[Dataset records Boundary: Start]

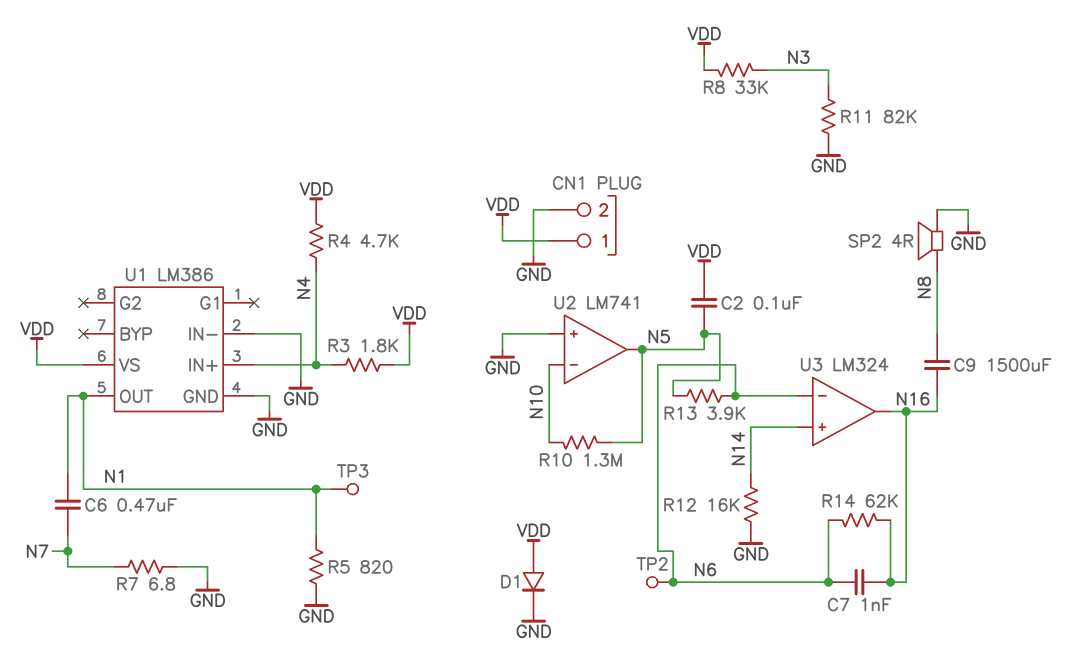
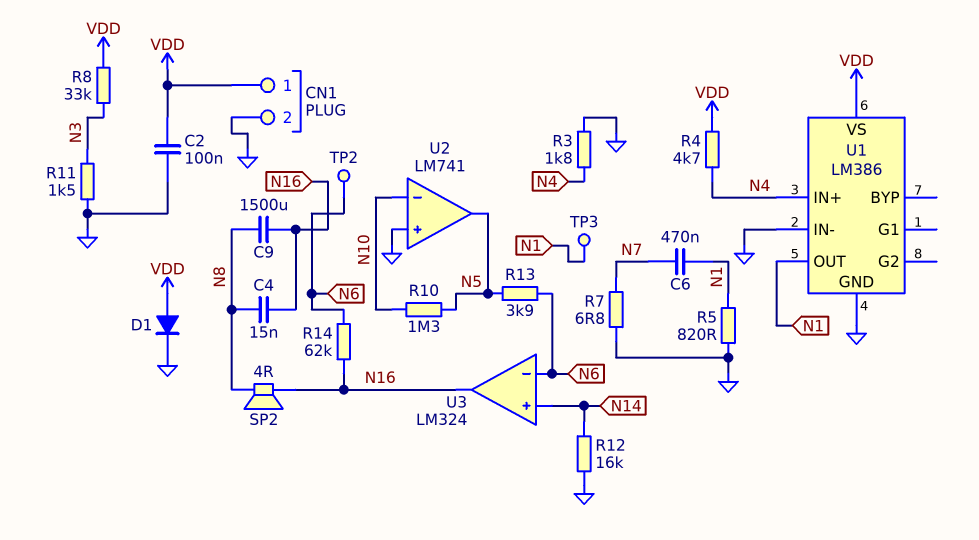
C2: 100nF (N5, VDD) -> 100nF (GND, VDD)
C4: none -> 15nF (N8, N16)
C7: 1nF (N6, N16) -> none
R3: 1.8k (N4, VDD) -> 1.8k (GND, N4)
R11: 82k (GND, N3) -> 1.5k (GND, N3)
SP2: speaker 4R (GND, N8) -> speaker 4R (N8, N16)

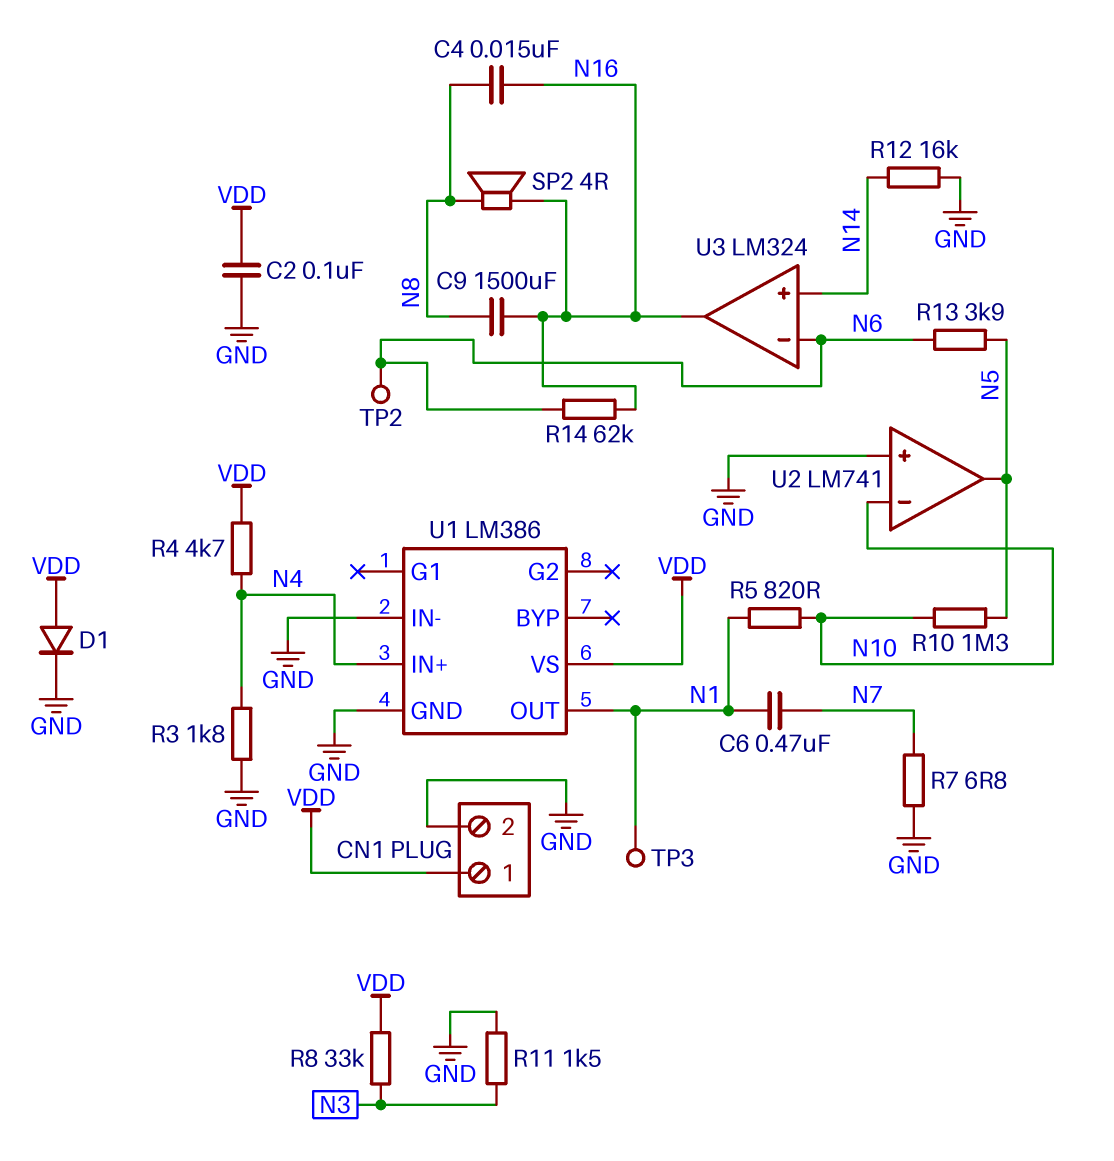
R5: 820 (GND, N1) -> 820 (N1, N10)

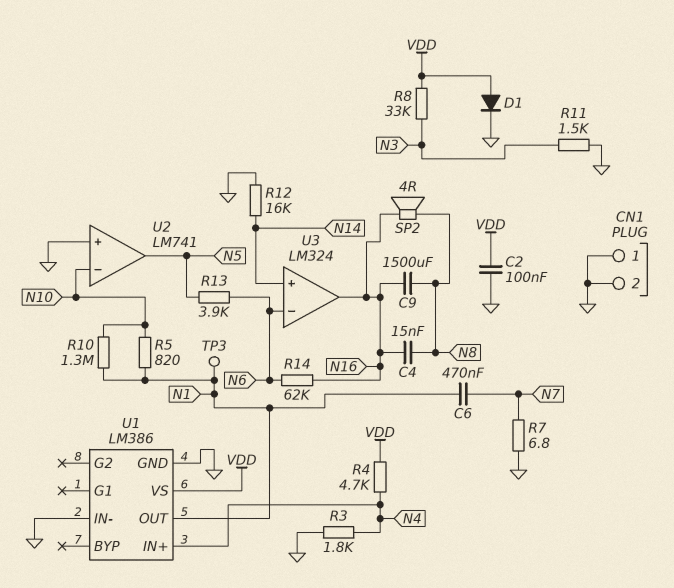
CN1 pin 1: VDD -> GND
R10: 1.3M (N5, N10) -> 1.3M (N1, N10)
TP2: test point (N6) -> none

[Dataset records Boundary: End]

Your assignment: The number of lines in the records that include "none" is what is needed, with no other words.

Result of this exercise: 3